▶ [Your assignment]: Every line below is to be copied exactly, with the pictures left out.

▶ [Records to process]:
================================

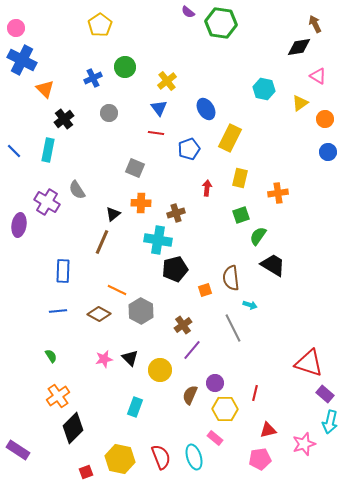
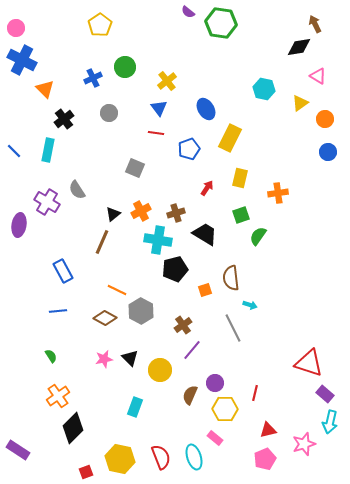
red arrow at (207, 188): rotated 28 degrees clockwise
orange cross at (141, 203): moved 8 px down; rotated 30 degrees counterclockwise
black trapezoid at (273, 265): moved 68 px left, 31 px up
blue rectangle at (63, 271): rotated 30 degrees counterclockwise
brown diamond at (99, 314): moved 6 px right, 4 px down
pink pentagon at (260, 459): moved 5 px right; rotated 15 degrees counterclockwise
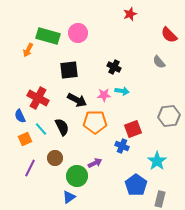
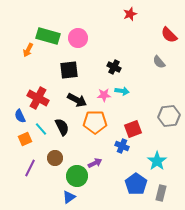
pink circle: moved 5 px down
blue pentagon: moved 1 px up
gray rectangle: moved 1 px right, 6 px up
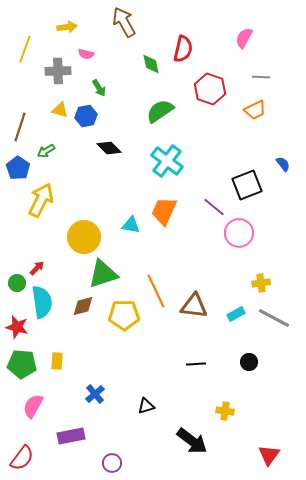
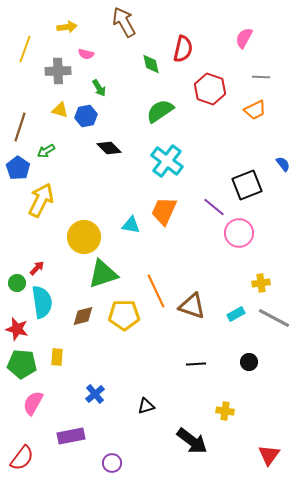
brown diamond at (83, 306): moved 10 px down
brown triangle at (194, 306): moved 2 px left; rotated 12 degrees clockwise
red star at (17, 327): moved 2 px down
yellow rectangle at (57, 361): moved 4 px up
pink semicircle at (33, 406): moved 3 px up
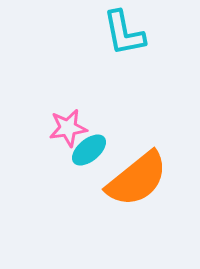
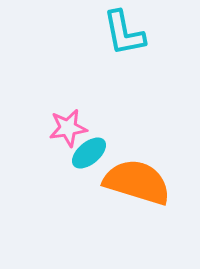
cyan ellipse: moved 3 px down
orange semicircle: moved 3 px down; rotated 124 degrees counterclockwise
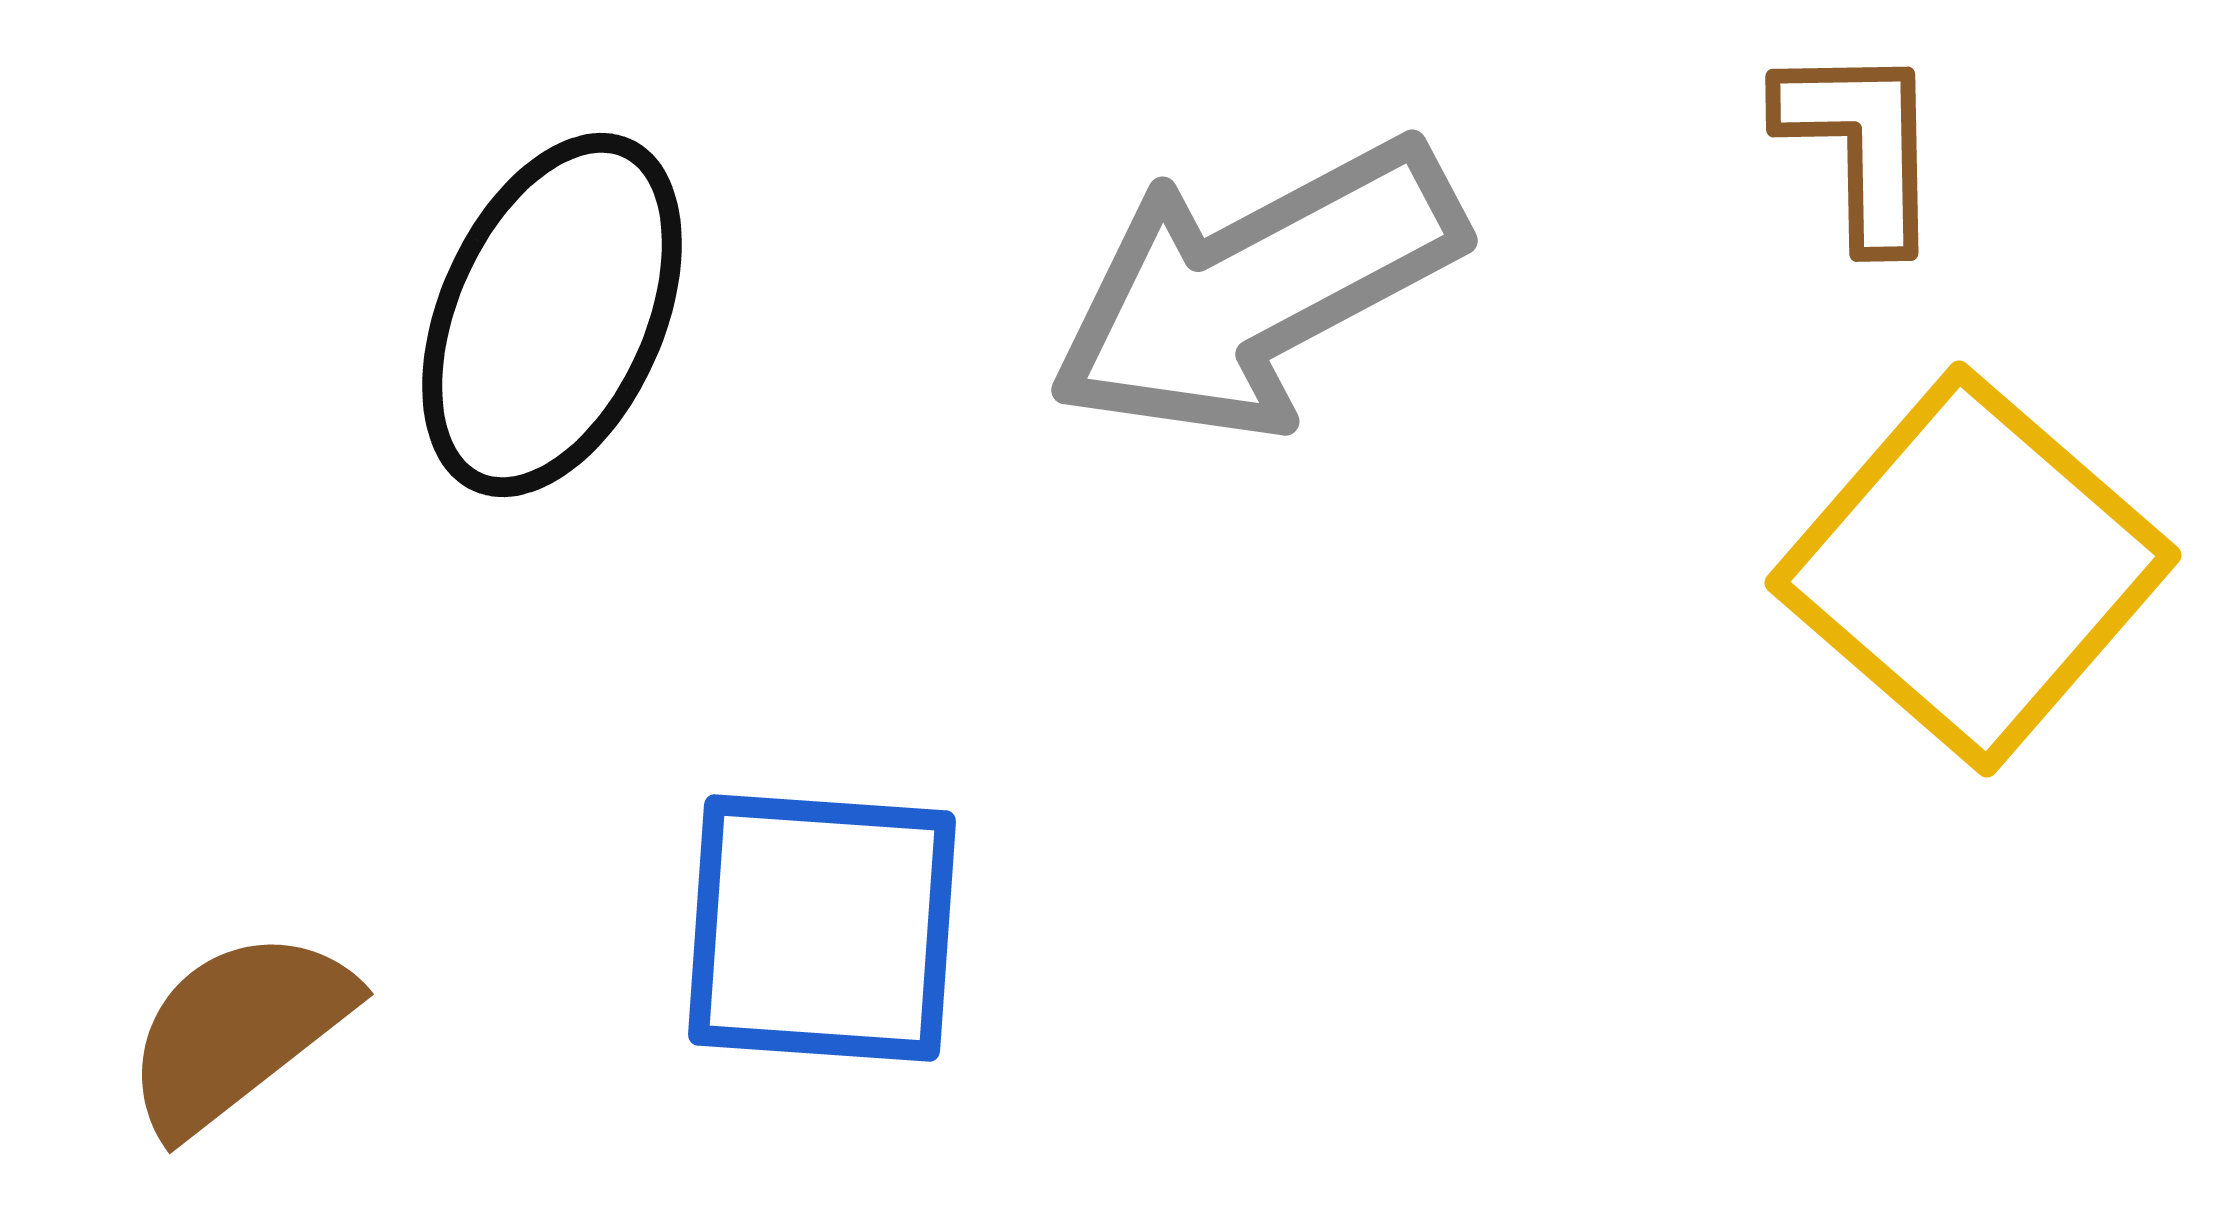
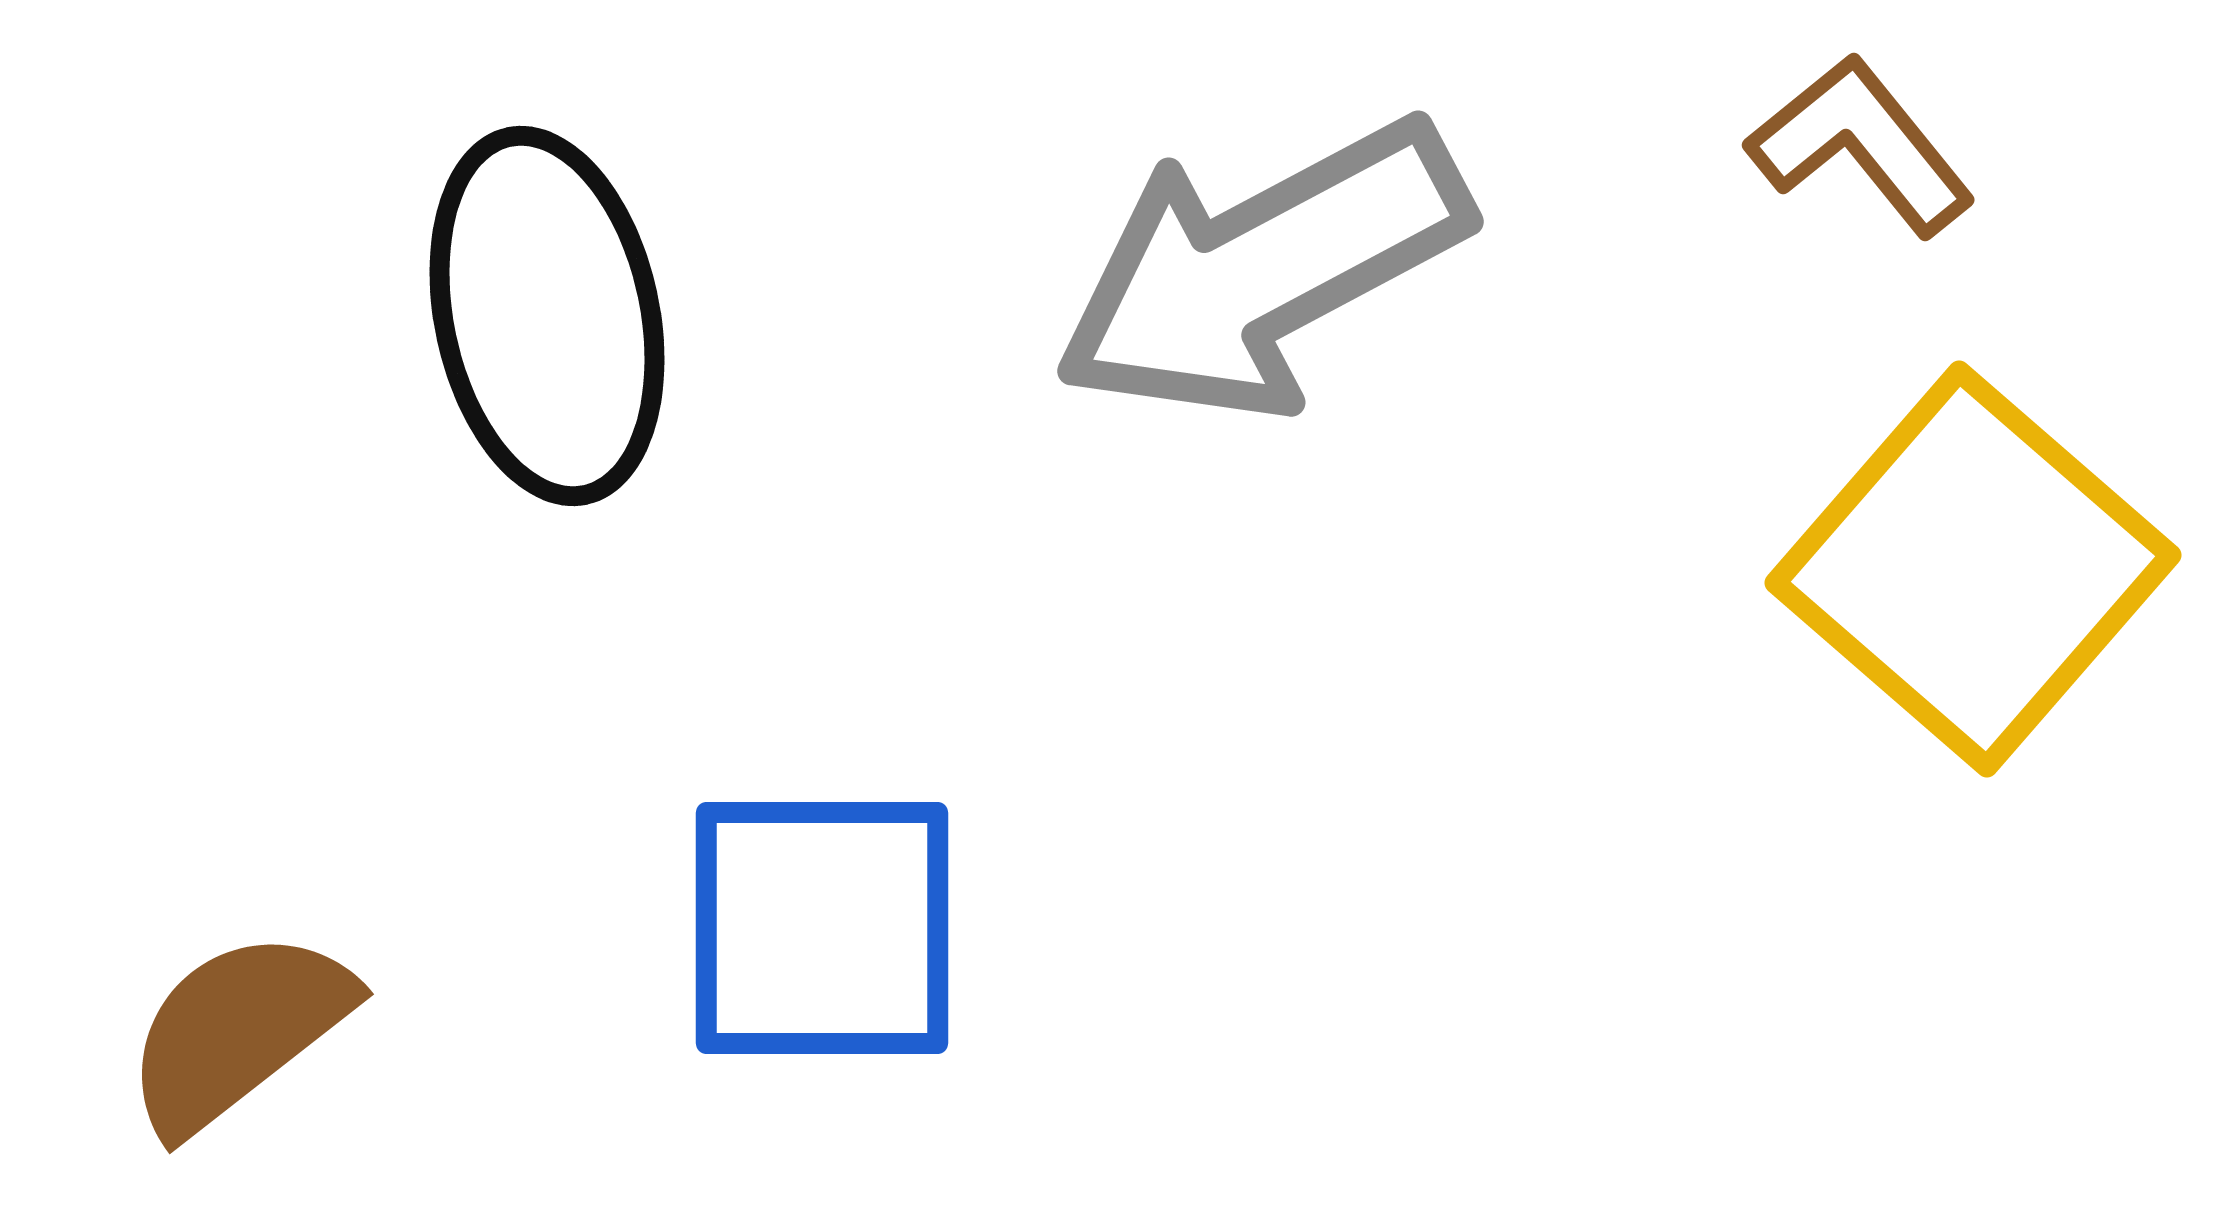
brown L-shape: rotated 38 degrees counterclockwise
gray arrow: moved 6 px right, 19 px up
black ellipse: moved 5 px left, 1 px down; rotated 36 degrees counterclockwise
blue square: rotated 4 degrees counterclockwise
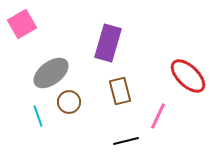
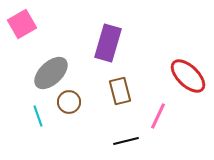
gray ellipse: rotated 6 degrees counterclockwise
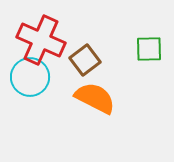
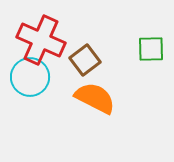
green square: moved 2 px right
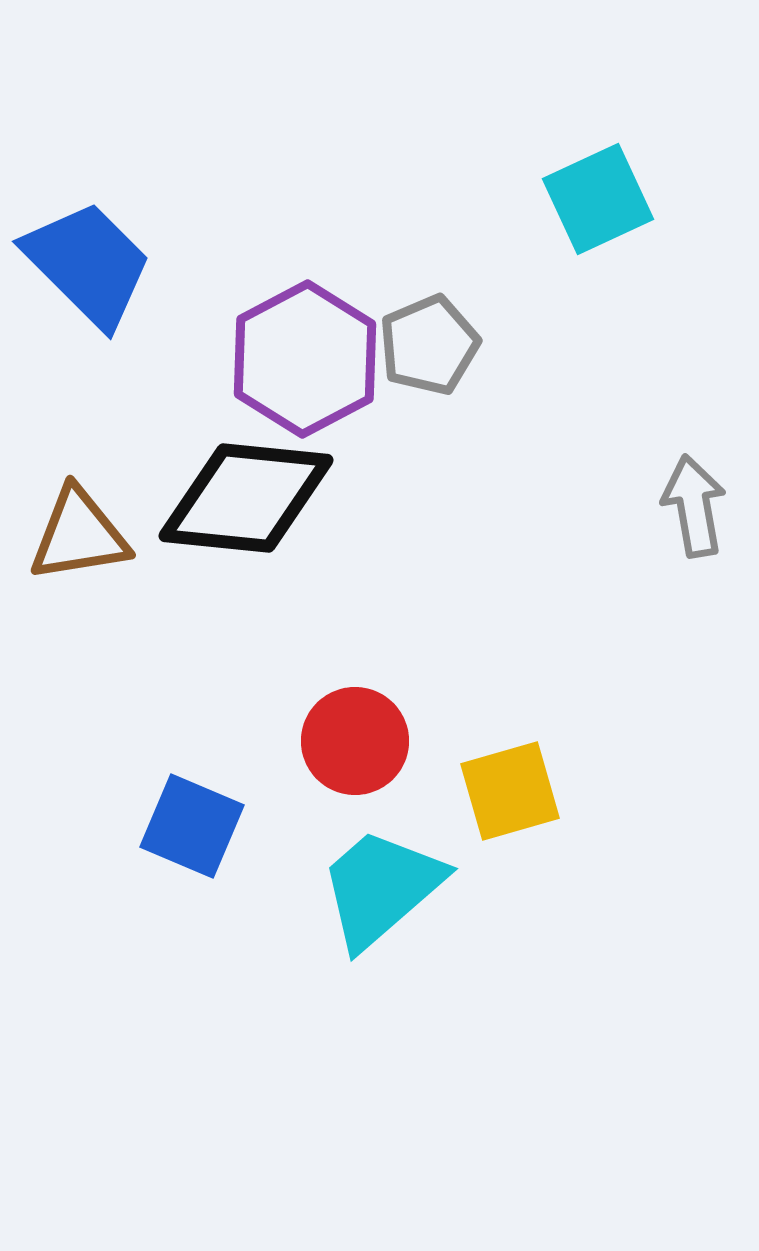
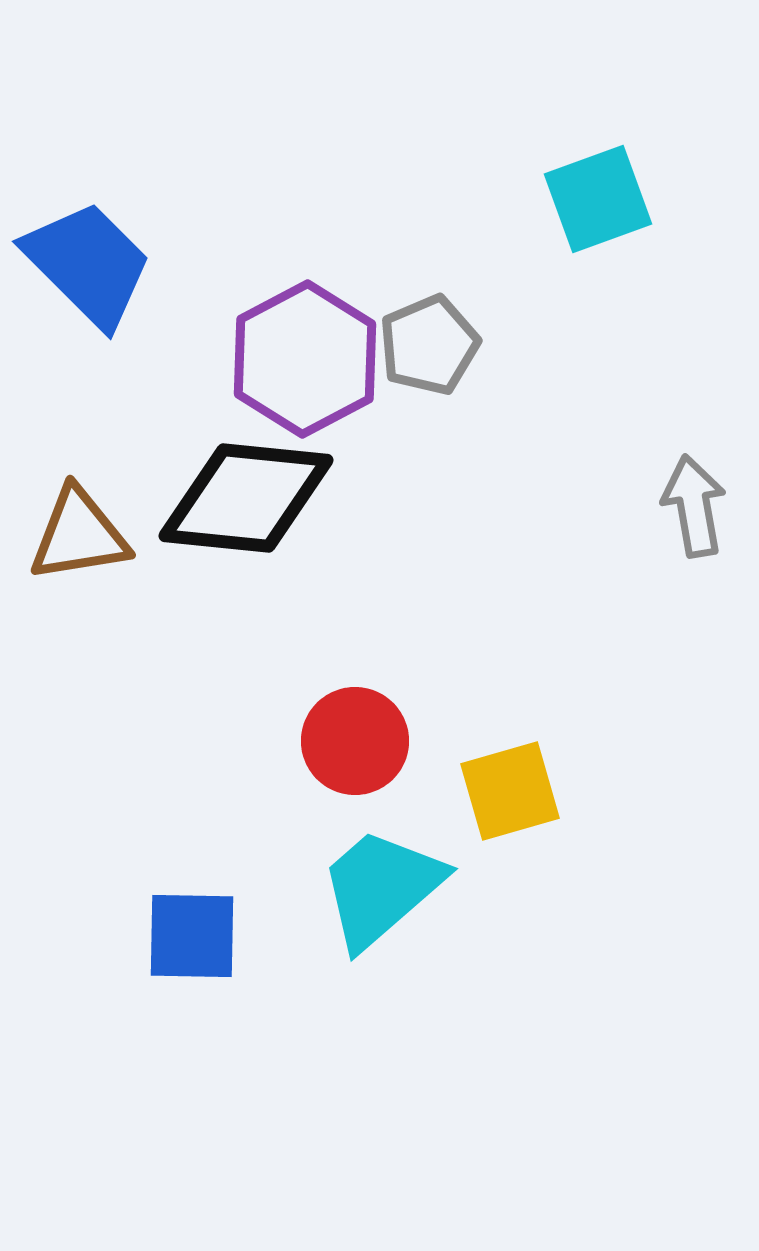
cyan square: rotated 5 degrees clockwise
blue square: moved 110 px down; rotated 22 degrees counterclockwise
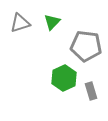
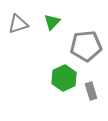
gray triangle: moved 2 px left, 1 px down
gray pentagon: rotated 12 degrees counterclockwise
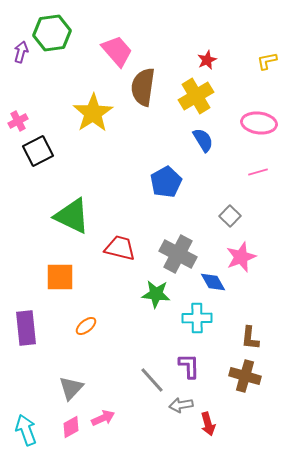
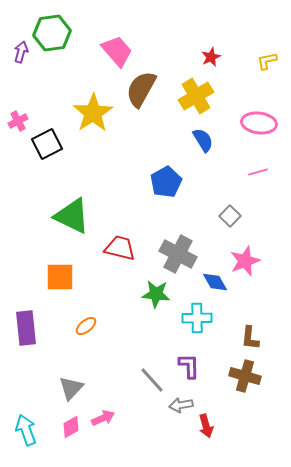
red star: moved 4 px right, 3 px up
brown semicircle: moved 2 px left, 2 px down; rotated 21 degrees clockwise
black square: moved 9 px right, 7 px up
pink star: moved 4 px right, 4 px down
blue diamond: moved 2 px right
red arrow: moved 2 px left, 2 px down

================================

▶ [Result for this exercise]:
red arrow at (207, 188): rotated 28 degrees clockwise
orange cross at (141, 203): moved 8 px down; rotated 30 degrees counterclockwise
black trapezoid at (273, 265): moved 68 px left, 31 px up
blue rectangle at (63, 271): rotated 30 degrees counterclockwise
brown diamond at (99, 314): moved 6 px right, 4 px down
pink pentagon at (260, 459): moved 5 px right; rotated 15 degrees counterclockwise
pink circle: moved 5 px down
blue pentagon: moved 1 px up
gray rectangle: moved 1 px right, 6 px up
brown diamond at (83, 306): moved 10 px down
brown triangle at (194, 306): moved 2 px left; rotated 12 degrees clockwise
red star at (17, 327): moved 2 px down
yellow rectangle at (57, 361): moved 4 px up
pink semicircle at (33, 406): moved 3 px up
cyan ellipse: moved 3 px down
orange semicircle: moved 3 px down; rotated 124 degrees counterclockwise
brown L-shape: rotated 38 degrees counterclockwise
gray arrow: moved 6 px right, 19 px up
black ellipse: moved 5 px left, 1 px down; rotated 36 degrees counterclockwise
blue square: rotated 4 degrees counterclockwise
gray ellipse: rotated 6 degrees counterclockwise
green square: moved 2 px right
cyan square: rotated 5 degrees clockwise
blue square: moved 110 px down; rotated 22 degrees counterclockwise
gray triangle: moved 2 px left, 1 px down
gray pentagon: rotated 12 degrees counterclockwise
red star: moved 4 px right, 3 px up
brown semicircle: moved 2 px left, 2 px down; rotated 21 degrees clockwise
black square: moved 9 px right, 7 px up
pink star: moved 4 px right, 4 px down
blue diamond: moved 2 px right
red arrow: moved 2 px left, 2 px down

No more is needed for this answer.